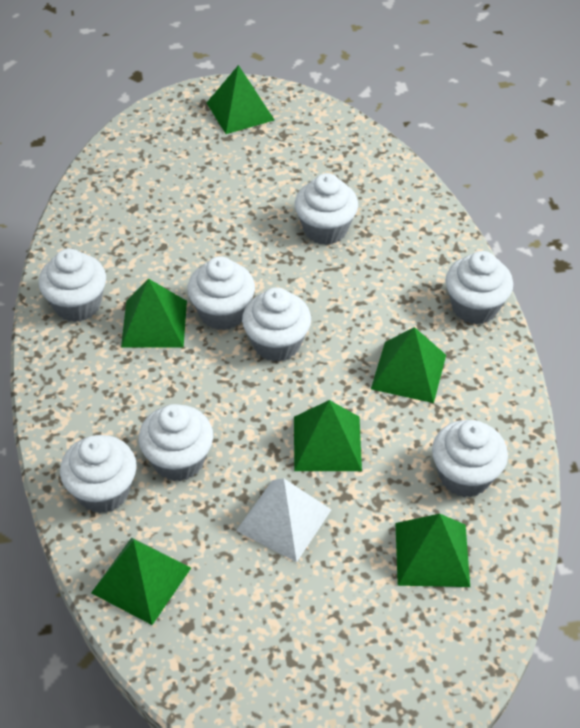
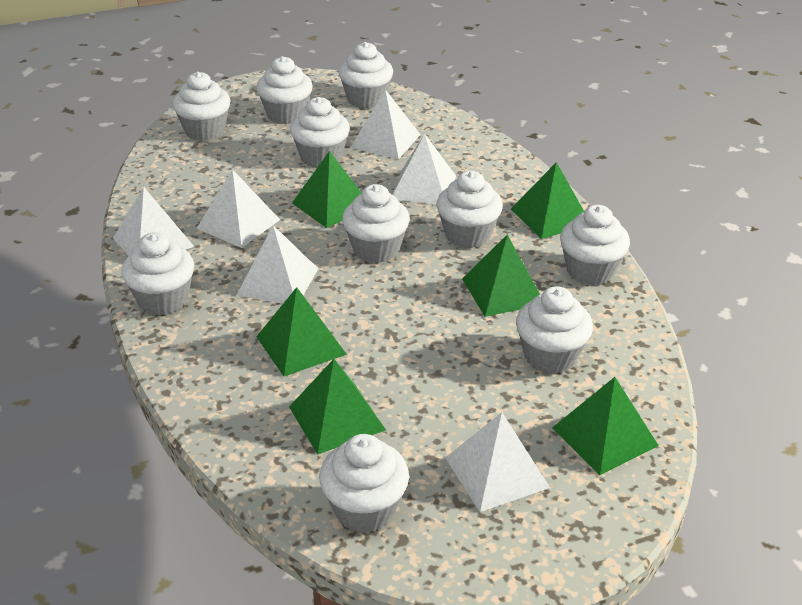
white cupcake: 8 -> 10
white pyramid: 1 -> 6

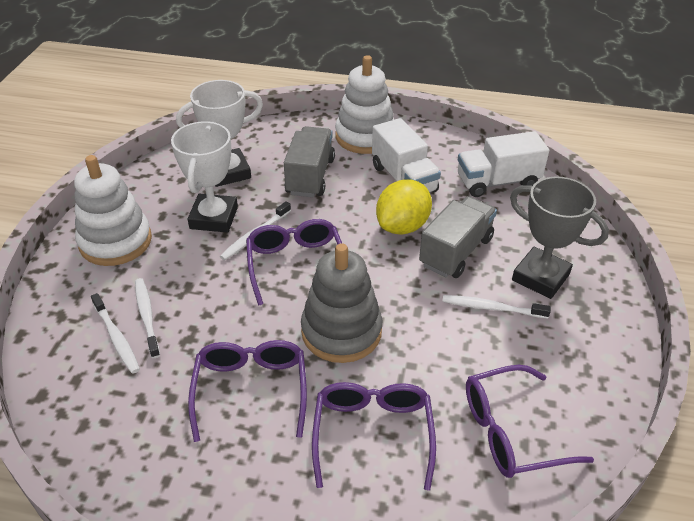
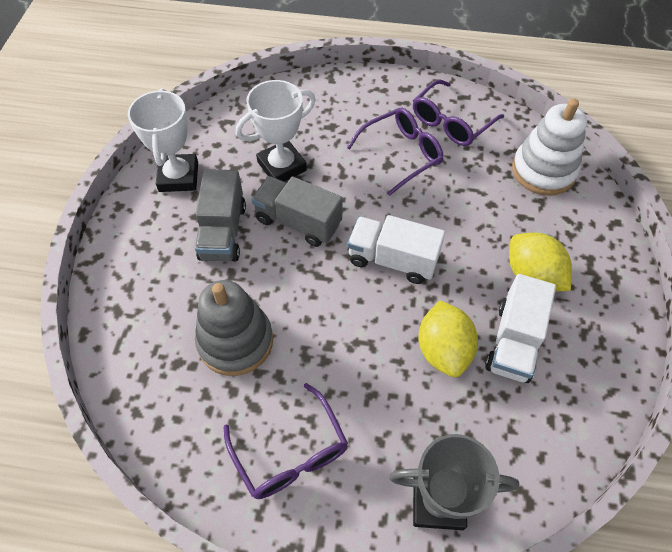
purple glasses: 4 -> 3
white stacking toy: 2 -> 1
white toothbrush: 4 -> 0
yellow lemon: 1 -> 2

※ ※ ※

Task requirements: Reproduce all the entries above exactly. Include no images.

Answer space:
white cupcake: 8 -> 10
white pyramid: 1 -> 6

purple glasses: 4 -> 3
white stacking toy: 2 -> 1
white toothbrush: 4 -> 0
yellow lemon: 1 -> 2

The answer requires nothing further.